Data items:
════════════════════

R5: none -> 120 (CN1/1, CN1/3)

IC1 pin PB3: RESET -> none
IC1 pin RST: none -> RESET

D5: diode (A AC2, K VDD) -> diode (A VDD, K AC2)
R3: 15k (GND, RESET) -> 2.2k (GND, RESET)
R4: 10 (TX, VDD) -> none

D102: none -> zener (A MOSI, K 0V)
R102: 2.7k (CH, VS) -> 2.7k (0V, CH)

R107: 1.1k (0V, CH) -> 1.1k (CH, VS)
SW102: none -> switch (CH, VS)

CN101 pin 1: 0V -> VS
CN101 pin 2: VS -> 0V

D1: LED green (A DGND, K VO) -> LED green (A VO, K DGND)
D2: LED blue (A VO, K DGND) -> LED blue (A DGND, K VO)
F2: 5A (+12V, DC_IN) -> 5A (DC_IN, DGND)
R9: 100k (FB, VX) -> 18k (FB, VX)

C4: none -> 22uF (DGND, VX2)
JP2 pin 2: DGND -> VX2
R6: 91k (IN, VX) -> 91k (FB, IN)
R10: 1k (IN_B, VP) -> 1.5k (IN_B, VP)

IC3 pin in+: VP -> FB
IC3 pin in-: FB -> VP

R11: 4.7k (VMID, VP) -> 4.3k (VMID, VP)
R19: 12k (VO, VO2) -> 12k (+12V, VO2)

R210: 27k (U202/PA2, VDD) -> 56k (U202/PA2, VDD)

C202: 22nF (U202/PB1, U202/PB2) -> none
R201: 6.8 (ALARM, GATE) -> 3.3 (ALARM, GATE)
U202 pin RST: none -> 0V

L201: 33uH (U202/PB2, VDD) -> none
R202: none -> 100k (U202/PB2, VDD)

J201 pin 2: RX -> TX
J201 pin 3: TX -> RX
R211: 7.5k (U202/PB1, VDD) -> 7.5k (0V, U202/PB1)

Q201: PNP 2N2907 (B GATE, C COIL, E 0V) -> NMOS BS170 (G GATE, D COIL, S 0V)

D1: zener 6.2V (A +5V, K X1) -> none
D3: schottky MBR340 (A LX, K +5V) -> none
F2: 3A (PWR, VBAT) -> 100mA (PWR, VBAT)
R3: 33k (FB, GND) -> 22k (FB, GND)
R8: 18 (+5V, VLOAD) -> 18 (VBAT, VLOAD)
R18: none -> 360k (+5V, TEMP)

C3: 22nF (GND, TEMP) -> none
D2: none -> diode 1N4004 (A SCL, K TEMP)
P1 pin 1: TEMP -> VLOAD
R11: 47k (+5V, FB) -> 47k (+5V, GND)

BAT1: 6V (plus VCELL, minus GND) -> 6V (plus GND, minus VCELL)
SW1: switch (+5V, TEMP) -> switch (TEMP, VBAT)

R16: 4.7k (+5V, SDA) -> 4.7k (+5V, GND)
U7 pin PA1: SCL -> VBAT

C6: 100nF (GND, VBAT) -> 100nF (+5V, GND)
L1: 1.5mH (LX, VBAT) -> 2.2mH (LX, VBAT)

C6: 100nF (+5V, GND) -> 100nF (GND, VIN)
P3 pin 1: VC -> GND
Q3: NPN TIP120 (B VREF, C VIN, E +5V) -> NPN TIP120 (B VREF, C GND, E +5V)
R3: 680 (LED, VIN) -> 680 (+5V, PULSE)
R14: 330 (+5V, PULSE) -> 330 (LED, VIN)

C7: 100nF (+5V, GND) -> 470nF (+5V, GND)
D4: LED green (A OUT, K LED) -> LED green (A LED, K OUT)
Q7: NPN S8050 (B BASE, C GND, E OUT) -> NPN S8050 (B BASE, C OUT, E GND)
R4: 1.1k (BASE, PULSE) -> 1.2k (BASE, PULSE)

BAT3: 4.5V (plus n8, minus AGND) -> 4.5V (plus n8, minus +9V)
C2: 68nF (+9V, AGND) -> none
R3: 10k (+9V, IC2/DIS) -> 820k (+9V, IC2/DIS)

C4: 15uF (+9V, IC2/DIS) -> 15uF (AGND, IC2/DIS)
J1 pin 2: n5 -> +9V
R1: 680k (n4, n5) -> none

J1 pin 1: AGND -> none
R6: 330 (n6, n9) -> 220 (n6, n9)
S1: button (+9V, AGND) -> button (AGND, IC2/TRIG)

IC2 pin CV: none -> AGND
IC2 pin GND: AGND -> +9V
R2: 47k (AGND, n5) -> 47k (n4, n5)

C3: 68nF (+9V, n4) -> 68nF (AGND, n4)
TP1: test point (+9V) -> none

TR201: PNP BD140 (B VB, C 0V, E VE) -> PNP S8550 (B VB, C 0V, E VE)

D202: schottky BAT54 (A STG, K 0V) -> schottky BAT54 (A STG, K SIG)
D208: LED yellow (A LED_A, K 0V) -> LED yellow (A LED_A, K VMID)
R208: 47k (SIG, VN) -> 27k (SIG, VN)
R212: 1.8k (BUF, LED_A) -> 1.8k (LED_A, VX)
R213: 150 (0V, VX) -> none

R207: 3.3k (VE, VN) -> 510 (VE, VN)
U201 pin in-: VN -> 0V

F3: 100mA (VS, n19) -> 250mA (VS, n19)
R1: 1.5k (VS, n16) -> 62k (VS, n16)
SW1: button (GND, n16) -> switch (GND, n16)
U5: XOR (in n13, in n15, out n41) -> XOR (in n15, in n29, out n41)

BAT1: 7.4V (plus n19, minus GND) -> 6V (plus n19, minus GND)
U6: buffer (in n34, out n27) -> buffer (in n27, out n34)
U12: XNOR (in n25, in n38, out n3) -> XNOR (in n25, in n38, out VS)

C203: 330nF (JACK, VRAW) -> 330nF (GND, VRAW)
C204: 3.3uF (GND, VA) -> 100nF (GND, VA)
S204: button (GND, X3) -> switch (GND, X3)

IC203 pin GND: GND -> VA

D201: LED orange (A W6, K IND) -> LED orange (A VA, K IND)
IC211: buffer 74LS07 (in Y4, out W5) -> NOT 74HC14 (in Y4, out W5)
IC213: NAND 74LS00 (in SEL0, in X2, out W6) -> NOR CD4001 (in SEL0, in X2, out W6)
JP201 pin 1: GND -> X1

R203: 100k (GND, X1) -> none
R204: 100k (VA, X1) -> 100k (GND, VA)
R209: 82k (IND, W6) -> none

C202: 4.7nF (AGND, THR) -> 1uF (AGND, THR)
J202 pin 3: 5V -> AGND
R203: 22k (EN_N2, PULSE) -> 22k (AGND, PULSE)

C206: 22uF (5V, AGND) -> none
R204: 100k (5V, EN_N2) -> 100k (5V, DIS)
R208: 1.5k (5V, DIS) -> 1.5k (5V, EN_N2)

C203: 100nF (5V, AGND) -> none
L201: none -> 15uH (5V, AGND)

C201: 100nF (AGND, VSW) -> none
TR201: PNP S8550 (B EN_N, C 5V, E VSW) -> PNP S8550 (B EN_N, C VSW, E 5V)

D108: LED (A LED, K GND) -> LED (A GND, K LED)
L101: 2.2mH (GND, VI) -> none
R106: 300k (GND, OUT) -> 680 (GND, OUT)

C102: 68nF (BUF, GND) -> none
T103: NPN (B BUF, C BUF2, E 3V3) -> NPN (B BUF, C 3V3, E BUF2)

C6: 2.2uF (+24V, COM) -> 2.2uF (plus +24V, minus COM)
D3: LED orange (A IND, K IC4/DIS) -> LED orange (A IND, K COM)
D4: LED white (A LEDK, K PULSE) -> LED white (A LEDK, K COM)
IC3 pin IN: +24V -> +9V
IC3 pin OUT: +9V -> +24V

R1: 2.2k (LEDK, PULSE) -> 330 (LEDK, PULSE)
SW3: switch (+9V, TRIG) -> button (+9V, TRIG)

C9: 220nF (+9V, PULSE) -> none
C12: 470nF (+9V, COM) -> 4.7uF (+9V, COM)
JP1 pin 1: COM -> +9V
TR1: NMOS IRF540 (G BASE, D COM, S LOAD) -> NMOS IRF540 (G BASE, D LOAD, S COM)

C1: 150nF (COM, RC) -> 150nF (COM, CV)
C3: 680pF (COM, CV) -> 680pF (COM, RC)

════════════════════

- **Work to complete**:
Your task is to reproduce the entries exactly, starting at the first line and ending with the line containing "C202: 22nF (U202/PB1, U202/PB2) -> none".

- **Exercise result**:
R5: none -> 120 (CN1/1, CN1/3)

IC1 pin PB3: RESET -> none
IC1 pin RST: none -> RESET

D5: diode (A AC2, K VDD) -> diode (A VDD, K AC2)
R3: 15k (GND, RESET) -> 2.2k (GND, RESET)
R4: 10 (TX, VDD) -> none

D102: none -> zener (A MOSI, K 0V)
R102: 2.7k (CH, VS) -> 2.7k (0V, CH)

R107: 1.1k (0V, CH) -> 1.1k (CH, VS)
SW102: none -> switch (CH, VS)

CN101 pin 1: 0V -> VS
CN101 pin 2: VS -> 0V

D1: LED green (A DGND, K VO) -> LED green (A VO, K DGND)
D2: LED blue (A VO, K DGND) -> LED blue (A DGND, K VO)
F2: 5A (+12V, DC_IN) -> 5A (DC_IN, DGND)
R9: 100k (FB, VX) -> 18k (FB, VX)

C4: none -> 22uF (DGND, VX2)
JP2 pin 2: DGND -> VX2
R6: 91k (IN, VX) -> 91k (FB, IN)
R10: 1k (IN_B, VP) -> 1.5k (IN_B, VP)

IC3 pin in+: VP -> FB
IC3 pin in-: FB -> VP

R11: 4.7k (VMID, VP) -> 4.3k (VMID, VP)
R19: 12k (VO, VO2) -> 12k (+12V, VO2)

R210: 27k (U202/PA2, VDD) -> 56k (U202/PA2, VDD)

C202: 22nF (U202/PB1, U202/PB2) -> none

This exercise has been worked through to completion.